*** Begin section ***

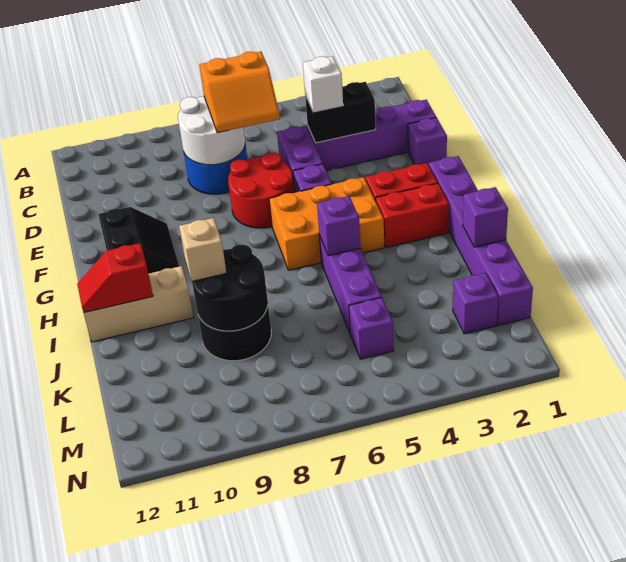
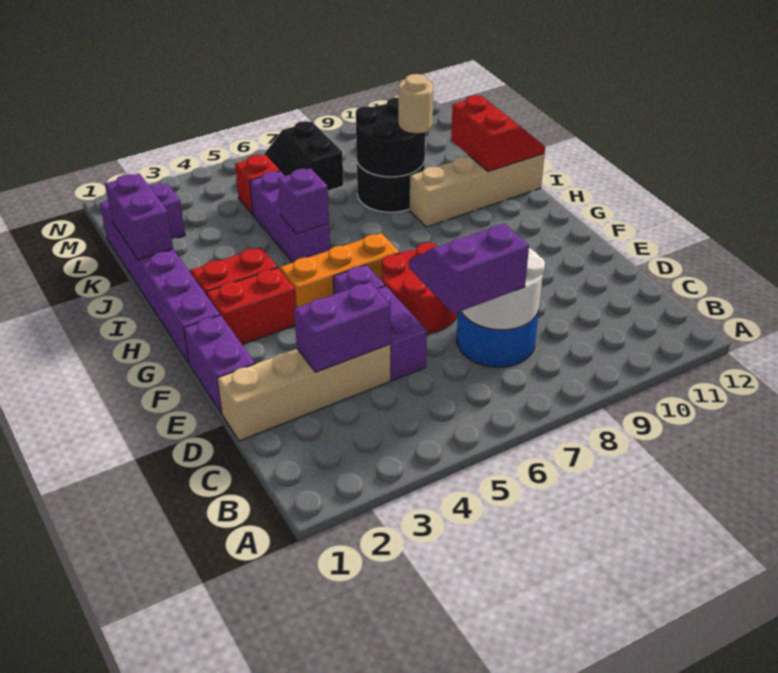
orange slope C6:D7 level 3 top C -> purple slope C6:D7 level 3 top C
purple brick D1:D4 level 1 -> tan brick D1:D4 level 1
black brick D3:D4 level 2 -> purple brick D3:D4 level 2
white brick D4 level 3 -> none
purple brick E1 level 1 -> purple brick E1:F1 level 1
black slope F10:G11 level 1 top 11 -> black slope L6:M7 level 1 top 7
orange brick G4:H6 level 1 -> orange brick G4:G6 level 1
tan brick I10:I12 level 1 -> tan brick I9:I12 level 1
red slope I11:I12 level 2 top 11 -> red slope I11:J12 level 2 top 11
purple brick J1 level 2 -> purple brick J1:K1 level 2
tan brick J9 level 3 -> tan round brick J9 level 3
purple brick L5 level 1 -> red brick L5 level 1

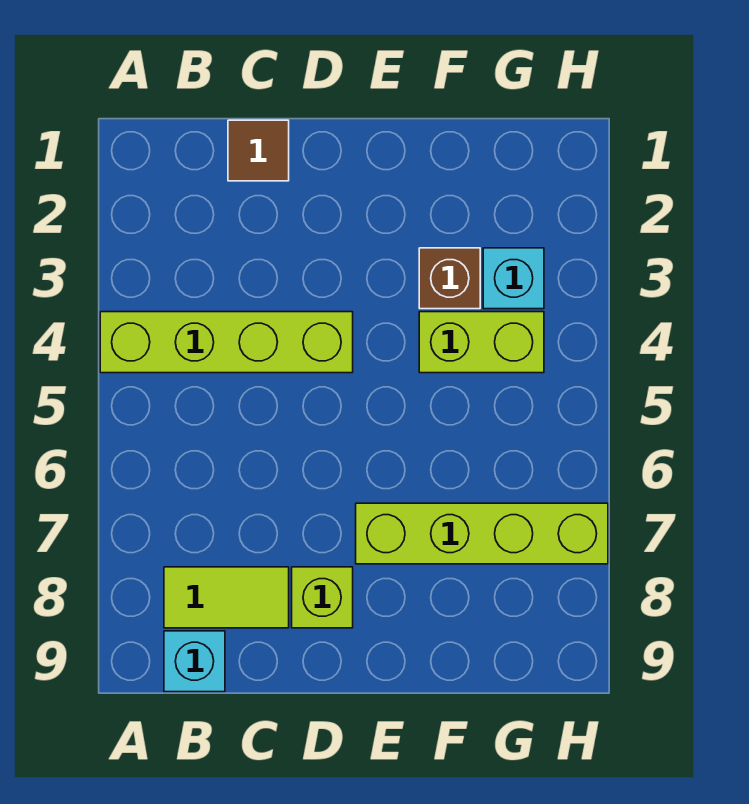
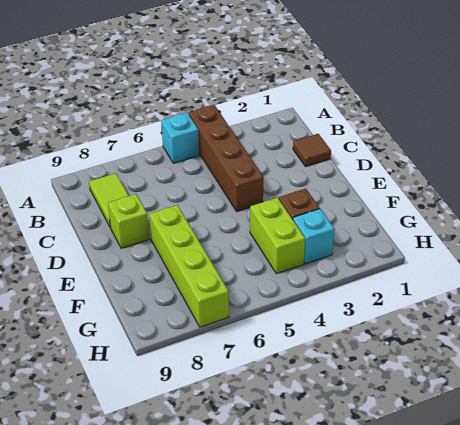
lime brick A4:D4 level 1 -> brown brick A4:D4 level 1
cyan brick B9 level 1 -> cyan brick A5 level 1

*** End section ***

→ WHAT YOU WILL DO
Whenever a line holds a picture, print that line without the picture. All other data must be output exactly.

→ RESPONSE AREA
orange slope C6:D7 level 3 top C -> purple slope C6:D7 level 3 top C
purple brick D1:D4 level 1 -> tan brick D1:D4 level 1
black brick D3:D4 level 2 -> purple brick D3:D4 level 2
white brick D4 level 3 -> none
purple brick E1 level 1 -> purple brick E1:F1 level 1
black slope F10:G11 level 1 top 11 -> black slope L6:M7 level 1 top 7
orange brick G4:H6 level 1 -> orange brick G4:G6 level 1
tan brick I10:I12 level 1 -> tan brick I9:I12 level 1
red slope I11:I12 level 2 top 11 -> red slope I11:J12 level 2 top 11
purple brick J1 level 2 -> purple brick J1:K1 level 2
tan brick J9 level 3 -> tan round brick J9 level 3
purple brick L5 level 1 -> red brick L5 level 1

lime brick A4:D4 level 1 -> brown brick A4:D4 level 1
cyan brick B9 level 1 -> cyan brick A5 level 1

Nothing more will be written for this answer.